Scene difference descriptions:
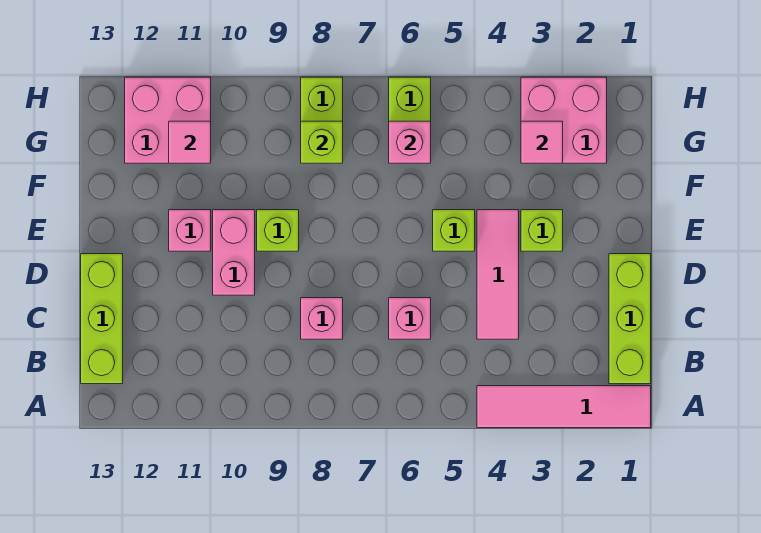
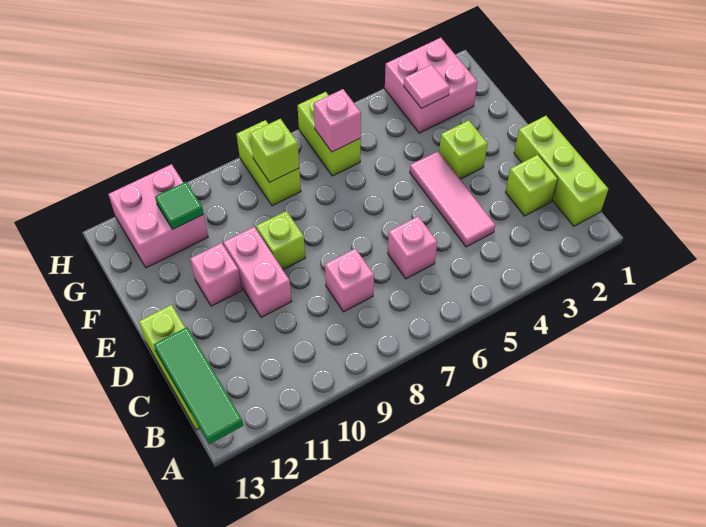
pink tile A1:A4 level 1 -> none
none -> green tile A13:C13 level 2
lime brick E5 level 1 -> lime brick C2 level 1
pink tile G11 level 2 -> green tile G11 level 2

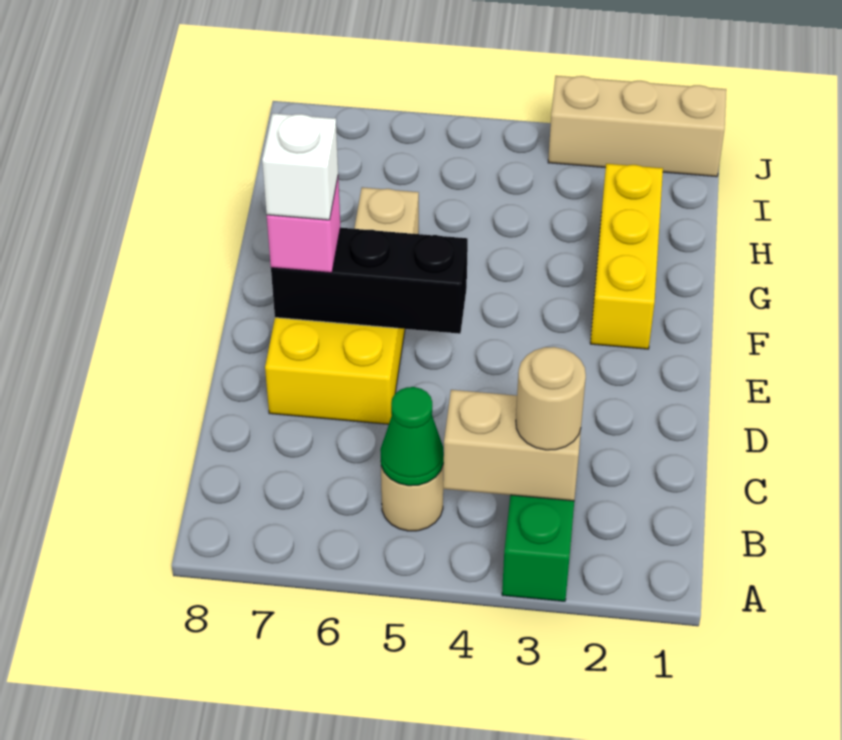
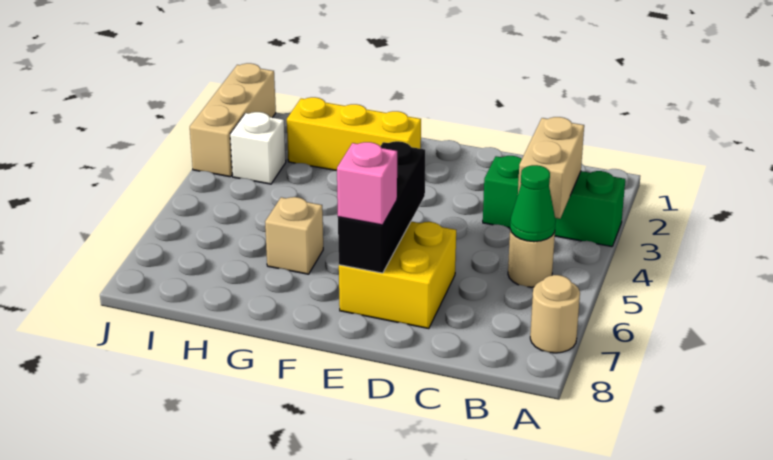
tan round brick B3 level 3 -> tan round brick A7 level 1
white brick E7 level 4 -> white brick I3 level 1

### Your assignment
Reproduce the records, all of them, word for word; omit the pictures.

### Solution to this problem
pink tile A1:A4 level 1 -> none
none -> green tile A13:C13 level 2
lime brick E5 level 1 -> lime brick C2 level 1
pink tile G11 level 2 -> green tile G11 level 2

tan round brick B3 level 3 -> tan round brick A7 level 1
white brick E7 level 4 -> white brick I3 level 1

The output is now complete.